- Instructions to follow
Copy the rows below from the first line through the line containing "opticians [447, 516]", changing "ruddy" to "rosy" and leaving everything else unchanged.

[Element lookup rows]
• • • • •
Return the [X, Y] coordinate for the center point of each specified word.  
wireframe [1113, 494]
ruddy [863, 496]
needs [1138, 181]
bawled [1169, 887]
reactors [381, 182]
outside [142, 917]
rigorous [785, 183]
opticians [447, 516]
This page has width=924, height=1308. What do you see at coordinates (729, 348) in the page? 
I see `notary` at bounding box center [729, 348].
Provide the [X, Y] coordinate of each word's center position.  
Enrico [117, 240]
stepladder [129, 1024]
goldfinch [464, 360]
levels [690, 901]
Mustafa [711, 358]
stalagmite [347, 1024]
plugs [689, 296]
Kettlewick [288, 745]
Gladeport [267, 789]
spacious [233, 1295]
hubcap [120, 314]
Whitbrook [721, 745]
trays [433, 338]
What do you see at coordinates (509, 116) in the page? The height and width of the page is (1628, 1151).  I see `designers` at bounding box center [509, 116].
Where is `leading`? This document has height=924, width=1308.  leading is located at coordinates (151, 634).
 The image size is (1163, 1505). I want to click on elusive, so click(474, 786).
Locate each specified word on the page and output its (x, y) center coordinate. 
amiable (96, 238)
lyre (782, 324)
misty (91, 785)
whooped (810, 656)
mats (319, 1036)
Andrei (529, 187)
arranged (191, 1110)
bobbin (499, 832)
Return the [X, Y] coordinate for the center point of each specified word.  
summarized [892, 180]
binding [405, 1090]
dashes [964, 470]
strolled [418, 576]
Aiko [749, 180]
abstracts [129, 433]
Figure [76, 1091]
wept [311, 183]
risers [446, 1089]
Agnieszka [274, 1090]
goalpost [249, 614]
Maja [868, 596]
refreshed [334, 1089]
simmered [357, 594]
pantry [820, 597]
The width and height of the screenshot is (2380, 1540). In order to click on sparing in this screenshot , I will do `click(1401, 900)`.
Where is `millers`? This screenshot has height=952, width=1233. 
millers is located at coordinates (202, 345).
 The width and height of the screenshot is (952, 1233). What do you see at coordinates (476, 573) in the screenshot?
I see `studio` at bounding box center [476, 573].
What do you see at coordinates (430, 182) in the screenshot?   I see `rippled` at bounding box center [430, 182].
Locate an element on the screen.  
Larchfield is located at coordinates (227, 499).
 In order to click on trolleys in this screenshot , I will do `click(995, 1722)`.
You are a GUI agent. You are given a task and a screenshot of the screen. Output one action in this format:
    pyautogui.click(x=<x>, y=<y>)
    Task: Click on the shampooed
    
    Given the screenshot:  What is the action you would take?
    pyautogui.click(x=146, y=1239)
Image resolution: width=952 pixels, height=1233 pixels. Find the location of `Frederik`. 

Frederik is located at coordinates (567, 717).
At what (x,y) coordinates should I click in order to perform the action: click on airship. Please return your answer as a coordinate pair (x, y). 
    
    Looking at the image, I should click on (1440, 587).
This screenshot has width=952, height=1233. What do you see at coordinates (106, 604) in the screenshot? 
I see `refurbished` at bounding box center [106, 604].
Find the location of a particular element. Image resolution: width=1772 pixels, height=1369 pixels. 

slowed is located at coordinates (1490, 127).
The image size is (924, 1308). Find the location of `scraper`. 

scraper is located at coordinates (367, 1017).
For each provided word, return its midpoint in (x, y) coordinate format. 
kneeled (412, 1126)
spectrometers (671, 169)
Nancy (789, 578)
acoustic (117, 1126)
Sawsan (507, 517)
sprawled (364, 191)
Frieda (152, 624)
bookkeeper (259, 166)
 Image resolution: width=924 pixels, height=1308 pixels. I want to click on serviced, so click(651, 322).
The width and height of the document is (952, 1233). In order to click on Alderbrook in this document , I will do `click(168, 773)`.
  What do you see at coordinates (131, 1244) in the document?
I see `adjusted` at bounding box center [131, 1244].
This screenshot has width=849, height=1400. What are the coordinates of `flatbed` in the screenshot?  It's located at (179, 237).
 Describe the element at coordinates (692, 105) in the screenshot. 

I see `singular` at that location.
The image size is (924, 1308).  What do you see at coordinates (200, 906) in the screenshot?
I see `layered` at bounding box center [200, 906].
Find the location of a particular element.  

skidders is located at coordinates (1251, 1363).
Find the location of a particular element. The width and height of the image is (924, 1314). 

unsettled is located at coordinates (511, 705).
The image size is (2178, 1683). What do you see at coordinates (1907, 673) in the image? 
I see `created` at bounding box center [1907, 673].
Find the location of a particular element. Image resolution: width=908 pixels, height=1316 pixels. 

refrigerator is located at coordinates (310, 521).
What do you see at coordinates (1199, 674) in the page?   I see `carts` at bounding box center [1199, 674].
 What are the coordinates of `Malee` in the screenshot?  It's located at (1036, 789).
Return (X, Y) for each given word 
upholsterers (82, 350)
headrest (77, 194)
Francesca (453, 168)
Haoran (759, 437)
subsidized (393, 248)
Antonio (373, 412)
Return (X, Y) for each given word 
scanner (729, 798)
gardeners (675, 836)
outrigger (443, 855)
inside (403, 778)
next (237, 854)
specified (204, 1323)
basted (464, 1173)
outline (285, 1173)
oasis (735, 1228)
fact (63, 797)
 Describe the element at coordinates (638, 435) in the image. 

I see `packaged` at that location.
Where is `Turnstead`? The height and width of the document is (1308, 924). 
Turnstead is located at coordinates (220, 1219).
• • • • •
- Worked solution
Return the [X, Y] coordinate for the center point of each specified word.  
wireframe [1113, 494]
rosy [863, 496]
needs [1138, 181]
bawled [1169, 887]
reactors [381, 182]
outside [142, 917]
rigorous [785, 183]
opticians [447, 516]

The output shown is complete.